**The problem**
Copy exactly the lines from the start of the data below through the one that carries "Someone took away the carton", and only those.

**Supplied material**
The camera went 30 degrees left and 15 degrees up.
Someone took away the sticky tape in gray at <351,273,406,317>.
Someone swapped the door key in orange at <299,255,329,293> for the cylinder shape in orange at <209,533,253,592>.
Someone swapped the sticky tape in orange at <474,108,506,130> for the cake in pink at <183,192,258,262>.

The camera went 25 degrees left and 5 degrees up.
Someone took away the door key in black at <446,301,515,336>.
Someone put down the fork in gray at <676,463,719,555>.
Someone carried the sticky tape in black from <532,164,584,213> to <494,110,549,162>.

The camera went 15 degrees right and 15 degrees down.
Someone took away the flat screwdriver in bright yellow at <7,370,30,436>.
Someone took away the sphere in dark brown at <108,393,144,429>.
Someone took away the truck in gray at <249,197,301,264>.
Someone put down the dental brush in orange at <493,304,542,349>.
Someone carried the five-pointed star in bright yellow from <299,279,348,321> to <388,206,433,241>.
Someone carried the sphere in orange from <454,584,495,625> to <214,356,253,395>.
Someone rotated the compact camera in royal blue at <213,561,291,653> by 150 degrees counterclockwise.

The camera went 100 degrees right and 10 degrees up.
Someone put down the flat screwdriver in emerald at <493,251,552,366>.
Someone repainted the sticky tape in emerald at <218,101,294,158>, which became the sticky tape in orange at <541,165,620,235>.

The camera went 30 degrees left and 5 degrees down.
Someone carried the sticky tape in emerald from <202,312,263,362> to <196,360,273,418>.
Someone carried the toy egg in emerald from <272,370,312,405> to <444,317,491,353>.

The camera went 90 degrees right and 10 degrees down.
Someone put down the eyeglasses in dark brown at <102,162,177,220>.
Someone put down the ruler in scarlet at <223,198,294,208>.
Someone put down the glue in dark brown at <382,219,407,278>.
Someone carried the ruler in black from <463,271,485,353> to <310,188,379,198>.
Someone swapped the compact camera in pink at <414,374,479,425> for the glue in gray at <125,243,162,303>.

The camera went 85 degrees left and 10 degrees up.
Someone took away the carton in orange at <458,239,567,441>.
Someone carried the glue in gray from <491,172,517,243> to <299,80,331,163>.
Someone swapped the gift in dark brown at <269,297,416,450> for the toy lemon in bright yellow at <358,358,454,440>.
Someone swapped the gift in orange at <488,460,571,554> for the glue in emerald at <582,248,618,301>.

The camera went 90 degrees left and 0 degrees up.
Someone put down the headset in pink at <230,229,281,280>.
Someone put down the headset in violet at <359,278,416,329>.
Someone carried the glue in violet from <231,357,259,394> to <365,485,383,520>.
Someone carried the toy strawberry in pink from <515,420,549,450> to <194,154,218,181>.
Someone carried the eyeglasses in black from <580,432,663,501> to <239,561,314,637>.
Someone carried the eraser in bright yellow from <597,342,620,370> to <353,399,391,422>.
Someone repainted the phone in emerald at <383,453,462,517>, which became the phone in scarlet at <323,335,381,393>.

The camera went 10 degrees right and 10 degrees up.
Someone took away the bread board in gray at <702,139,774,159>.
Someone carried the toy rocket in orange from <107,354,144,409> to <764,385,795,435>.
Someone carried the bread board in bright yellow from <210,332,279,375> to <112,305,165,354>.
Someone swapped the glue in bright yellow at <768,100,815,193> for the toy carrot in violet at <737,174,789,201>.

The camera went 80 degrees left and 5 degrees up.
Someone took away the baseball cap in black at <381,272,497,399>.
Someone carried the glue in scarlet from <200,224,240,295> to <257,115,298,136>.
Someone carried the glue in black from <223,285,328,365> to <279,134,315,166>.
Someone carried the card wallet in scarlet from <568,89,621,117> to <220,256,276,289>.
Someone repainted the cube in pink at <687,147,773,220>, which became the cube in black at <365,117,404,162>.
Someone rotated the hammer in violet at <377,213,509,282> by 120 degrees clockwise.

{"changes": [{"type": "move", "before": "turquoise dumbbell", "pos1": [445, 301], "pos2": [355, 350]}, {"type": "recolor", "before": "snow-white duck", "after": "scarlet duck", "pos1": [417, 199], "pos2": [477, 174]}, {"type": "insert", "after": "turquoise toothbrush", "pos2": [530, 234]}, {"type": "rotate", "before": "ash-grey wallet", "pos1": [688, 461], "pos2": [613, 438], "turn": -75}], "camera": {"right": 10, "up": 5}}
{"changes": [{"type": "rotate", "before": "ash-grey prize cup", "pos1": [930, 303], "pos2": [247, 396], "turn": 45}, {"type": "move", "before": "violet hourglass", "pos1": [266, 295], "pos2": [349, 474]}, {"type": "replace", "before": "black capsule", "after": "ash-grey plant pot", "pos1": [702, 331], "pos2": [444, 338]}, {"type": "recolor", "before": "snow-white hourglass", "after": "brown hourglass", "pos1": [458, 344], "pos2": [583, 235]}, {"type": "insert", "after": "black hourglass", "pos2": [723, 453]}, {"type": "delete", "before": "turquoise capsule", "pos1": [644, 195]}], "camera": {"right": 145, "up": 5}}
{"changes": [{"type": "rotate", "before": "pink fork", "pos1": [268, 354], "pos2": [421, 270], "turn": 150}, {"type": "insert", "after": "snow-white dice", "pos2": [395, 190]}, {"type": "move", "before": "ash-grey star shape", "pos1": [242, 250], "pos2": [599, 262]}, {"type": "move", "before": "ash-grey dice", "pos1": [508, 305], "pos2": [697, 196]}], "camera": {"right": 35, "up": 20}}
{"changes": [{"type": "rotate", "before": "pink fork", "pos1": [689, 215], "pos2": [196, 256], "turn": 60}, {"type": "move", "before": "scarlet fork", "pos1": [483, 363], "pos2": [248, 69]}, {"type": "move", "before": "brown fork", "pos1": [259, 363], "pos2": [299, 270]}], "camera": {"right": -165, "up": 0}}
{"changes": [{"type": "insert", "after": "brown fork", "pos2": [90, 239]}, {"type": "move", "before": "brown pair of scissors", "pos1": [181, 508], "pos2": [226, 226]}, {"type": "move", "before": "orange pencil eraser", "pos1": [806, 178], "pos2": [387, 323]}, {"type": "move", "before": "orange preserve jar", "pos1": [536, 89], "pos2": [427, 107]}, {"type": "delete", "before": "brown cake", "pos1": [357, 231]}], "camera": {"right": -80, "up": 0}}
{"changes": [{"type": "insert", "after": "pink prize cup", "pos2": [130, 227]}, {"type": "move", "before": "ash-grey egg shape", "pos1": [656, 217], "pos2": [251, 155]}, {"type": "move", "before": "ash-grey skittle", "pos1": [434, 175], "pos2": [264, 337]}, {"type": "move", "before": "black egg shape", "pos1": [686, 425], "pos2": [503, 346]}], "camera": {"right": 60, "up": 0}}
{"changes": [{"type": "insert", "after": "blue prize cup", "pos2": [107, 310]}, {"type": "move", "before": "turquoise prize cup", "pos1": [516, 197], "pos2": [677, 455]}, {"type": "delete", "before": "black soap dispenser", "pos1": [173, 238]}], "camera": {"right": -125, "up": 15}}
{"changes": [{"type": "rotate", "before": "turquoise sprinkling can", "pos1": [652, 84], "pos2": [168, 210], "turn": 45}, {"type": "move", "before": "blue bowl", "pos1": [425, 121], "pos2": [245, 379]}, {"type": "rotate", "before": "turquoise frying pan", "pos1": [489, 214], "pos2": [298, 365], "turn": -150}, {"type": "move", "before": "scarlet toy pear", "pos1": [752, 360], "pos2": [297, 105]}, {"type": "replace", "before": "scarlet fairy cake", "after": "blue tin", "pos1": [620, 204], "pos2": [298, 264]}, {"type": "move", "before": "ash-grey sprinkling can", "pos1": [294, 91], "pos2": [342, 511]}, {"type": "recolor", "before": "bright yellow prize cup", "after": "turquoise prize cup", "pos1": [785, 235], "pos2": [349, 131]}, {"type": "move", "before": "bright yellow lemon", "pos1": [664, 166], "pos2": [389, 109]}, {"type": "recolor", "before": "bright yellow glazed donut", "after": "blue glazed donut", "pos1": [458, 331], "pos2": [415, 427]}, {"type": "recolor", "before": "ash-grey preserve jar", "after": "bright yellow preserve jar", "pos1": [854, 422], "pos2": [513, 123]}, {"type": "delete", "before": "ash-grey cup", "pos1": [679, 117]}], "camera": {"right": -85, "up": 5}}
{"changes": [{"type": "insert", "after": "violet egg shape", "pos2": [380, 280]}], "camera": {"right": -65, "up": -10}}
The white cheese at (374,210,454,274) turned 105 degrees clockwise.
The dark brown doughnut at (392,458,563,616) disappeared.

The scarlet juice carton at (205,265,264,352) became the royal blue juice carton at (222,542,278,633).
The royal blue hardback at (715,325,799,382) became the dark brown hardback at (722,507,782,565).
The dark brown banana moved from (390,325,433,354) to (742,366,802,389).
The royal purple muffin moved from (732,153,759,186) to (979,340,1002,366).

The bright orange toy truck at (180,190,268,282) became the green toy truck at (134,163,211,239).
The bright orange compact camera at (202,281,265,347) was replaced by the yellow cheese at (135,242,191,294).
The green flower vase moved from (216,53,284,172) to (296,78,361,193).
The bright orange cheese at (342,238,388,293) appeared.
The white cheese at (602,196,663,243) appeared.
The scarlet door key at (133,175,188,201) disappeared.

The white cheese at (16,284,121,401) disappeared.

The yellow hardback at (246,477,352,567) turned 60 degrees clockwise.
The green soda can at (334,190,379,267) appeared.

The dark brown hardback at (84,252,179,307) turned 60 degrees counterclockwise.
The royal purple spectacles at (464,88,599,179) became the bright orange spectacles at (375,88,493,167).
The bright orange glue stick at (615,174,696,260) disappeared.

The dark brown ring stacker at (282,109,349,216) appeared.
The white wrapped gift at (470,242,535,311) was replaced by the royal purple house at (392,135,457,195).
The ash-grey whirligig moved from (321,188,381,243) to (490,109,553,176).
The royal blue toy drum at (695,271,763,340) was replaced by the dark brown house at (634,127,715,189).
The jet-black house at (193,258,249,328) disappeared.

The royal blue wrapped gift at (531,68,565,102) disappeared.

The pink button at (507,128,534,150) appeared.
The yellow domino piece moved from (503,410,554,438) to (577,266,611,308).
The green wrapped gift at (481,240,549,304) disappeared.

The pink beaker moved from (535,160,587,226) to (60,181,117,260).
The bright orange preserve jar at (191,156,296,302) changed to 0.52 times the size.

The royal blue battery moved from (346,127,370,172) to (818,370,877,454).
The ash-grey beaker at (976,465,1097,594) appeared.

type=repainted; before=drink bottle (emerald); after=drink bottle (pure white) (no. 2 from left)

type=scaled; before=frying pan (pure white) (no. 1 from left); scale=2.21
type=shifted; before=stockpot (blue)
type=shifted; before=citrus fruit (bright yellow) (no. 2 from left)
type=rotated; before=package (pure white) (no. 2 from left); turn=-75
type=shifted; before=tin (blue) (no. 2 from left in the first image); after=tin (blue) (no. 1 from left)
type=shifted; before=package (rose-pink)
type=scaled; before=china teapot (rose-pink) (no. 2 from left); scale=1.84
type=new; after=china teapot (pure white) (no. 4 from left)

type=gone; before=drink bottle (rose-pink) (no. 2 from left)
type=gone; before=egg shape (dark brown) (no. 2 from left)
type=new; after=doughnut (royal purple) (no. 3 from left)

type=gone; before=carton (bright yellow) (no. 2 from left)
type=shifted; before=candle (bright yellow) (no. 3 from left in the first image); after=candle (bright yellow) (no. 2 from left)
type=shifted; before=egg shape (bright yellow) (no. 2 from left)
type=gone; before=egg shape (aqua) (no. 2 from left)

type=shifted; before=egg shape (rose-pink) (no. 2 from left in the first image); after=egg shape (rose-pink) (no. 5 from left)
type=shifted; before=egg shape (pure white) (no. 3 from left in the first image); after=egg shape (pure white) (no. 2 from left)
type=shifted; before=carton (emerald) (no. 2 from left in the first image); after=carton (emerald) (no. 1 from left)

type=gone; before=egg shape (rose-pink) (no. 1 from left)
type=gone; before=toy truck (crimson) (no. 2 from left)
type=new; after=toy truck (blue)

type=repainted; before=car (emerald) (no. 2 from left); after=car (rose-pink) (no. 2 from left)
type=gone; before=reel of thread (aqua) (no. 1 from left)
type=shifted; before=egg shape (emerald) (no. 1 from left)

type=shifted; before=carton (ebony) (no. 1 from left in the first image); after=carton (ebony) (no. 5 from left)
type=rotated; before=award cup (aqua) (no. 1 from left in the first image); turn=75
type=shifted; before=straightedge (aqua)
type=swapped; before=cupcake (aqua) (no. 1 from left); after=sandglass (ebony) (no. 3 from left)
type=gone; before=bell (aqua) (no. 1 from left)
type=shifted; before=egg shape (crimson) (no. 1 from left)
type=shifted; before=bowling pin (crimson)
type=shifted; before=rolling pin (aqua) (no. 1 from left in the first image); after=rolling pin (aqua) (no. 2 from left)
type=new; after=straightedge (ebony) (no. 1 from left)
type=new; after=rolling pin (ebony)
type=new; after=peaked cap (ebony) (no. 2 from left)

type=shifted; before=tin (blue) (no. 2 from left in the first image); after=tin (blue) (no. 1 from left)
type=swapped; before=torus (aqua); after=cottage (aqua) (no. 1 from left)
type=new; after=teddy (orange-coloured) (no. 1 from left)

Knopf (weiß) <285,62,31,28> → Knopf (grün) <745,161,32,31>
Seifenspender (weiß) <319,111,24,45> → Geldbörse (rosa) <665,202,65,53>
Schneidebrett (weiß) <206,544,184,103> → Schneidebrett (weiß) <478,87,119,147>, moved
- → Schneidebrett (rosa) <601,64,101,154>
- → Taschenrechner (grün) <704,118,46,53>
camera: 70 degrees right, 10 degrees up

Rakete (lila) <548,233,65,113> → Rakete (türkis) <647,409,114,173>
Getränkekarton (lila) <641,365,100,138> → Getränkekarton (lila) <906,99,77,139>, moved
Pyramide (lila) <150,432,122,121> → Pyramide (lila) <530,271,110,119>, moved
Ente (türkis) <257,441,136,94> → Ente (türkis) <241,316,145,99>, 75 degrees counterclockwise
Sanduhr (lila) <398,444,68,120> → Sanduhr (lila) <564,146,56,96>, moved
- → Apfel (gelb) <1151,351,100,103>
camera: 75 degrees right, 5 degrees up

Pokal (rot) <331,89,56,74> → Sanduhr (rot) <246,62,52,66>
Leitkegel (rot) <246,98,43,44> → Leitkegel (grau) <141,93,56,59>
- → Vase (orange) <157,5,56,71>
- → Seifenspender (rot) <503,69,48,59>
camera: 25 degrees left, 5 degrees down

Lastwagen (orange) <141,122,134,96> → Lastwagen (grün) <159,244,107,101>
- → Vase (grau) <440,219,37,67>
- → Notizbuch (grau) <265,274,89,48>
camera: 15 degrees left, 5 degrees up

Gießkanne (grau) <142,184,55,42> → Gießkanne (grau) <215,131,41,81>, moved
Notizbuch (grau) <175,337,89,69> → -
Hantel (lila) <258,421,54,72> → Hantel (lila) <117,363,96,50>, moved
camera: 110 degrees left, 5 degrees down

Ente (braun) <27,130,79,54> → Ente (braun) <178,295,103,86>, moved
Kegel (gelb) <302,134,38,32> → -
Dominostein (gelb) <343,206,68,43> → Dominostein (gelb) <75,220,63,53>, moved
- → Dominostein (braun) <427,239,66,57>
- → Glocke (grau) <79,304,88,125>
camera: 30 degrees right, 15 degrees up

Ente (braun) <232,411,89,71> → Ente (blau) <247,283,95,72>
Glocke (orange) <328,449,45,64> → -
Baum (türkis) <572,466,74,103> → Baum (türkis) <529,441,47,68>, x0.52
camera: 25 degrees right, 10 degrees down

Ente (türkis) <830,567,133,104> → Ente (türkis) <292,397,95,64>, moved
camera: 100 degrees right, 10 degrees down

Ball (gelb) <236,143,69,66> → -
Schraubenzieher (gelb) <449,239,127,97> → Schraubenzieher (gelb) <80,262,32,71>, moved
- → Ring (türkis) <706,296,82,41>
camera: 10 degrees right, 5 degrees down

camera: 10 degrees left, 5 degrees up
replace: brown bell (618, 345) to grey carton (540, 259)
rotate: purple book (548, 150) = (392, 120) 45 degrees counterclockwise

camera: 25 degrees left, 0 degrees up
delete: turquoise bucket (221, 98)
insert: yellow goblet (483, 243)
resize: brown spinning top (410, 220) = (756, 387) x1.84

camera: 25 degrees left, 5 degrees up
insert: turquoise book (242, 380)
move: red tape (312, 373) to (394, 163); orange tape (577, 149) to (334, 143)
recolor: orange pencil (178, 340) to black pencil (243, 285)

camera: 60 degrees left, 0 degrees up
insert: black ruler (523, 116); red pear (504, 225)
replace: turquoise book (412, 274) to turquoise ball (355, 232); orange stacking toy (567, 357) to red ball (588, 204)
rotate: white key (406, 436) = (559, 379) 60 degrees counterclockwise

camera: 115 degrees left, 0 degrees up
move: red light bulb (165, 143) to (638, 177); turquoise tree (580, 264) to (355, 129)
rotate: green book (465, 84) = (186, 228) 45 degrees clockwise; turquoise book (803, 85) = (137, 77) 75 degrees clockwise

**Expected answer**
The camera went 30 degrees left and 15 degrees up.
Someone took away the sticky tape in gray at <351,273,406,317>.
Someone swapped the door key in orange at <299,255,329,293> for the cylinder shape in orange at <209,533,253,592>.
Someone swapped the sticky tape in orange at <474,108,506,130> for the cake in pink at <183,192,258,262>.

The camera went 25 degrees left and 5 degrees up.
Someone took away the door key in black at <446,301,515,336>.
Someone put down the fork in gray at <676,463,719,555>.
Someone carried the sticky tape in black from <532,164,584,213> to <494,110,549,162>.

The camera went 15 degrees right and 15 degrees down.
Someone took away the flat screwdriver in bright yellow at <7,370,30,436>.
Someone took away the sphere in dark brown at <108,393,144,429>.
Someone took away the truck in gray at <249,197,301,264>.
Someone put down the dental brush in orange at <493,304,542,349>.
Someone carried the five-pointed star in bright yellow from <299,279,348,321> to <388,206,433,241>.
Someone carried the sphere in orange from <454,584,495,625> to <214,356,253,395>.
Someone rotated the compact camera in royal blue at <213,561,291,653> by 150 degrees counterclockwise.

The camera went 100 degrees right and 10 degrees up.
Someone put down the flat screwdriver in emerald at <493,251,552,366>.
Someone repainted the sticky tape in emerald at <218,101,294,158>, which became the sticky tape in orange at <541,165,620,235>.

The camera went 30 degrees left and 5 degrees down.
Someone carried the sticky tape in emerald from <202,312,263,362> to <196,360,273,418>.
Someone carried the toy egg in emerald from <272,370,312,405> to <444,317,491,353>.

The camera went 90 degrees right and 10 degrees down.
Someone put down the eyeglasses in dark brown at <102,162,177,220>.
Someone put down the ruler in scarlet at <223,198,294,208>.
Someone put down the glue in dark brown at <382,219,407,278>.
Someone carried the ruler in black from <463,271,485,353> to <310,188,379,198>.
Someone swapped the compact camera in pink at <414,374,479,425> for the glue in gray at <125,243,162,303>.

The camera went 85 degrees left and 10 degrees up.
Someone took away the carton in orange at <458,239,567,441>.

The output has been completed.